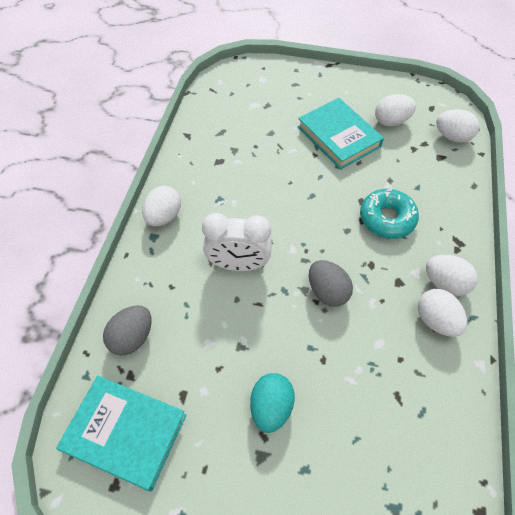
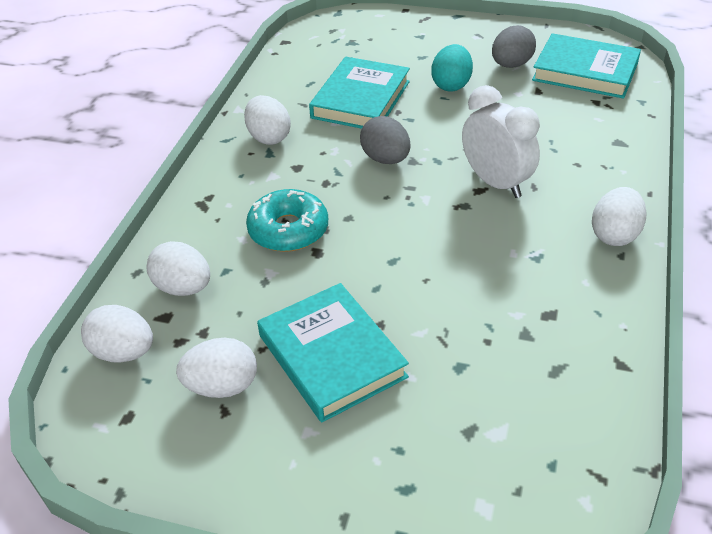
camera: 175 degrees left, 15 degrees down
grey egg [103,305,152,355] -> grey egg moved to [492,25,536,68]
white clock [202,213,272,271] -> white clock turned 45 degrees clockwise [462,85,540,198]
white egg [426,255,478,296] -> white egg moved to [146,241,210,296]
none -> turquoise book [309,57,410,129]

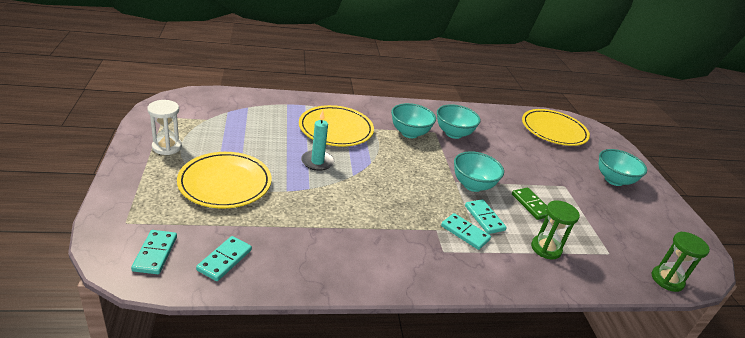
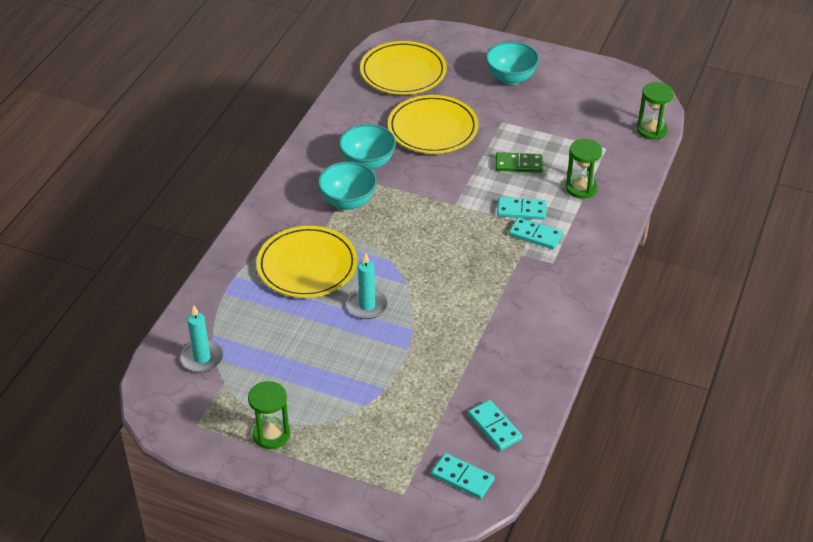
camera: 55 degrees left, 10 degrees up
white hourglass [147,100,182,155] -> green hourglass [248,381,290,449]
yellow plate [177,152,272,208] -> yellow plate moved to [388,95,478,154]
turquoise domino [441,213,491,250] -> turquoise domino turned 45 degrees clockwise [509,217,563,249]
turquoise bowl [454,151,504,192] -> none
none -> turquoise candle [180,305,223,372]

+++

From the line containing "white egg [426,255,478,296]" down to the final line of the records above, restate every line word for word, add nothing, and skip the pictures.

• **RESPONSE**
white egg [426,255,478,296] -> white egg moved to [146,241,210,296]
none -> turquoise book [309,57,410,129]

camera: 55 degrees left, 10 degrees up
white hourglass [147,100,182,155] -> green hourglass [248,381,290,449]
yellow plate [177,152,272,208] -> yellow plate moved to [388,95,478,154]
turquoise domino [441,213,491,250] -> turquoise domino turned 45 degrees clockwise [509,217,563,249]
turquoise bowl [454,151,504,192] -> none
none -> turquoise candle [180,305,223,372]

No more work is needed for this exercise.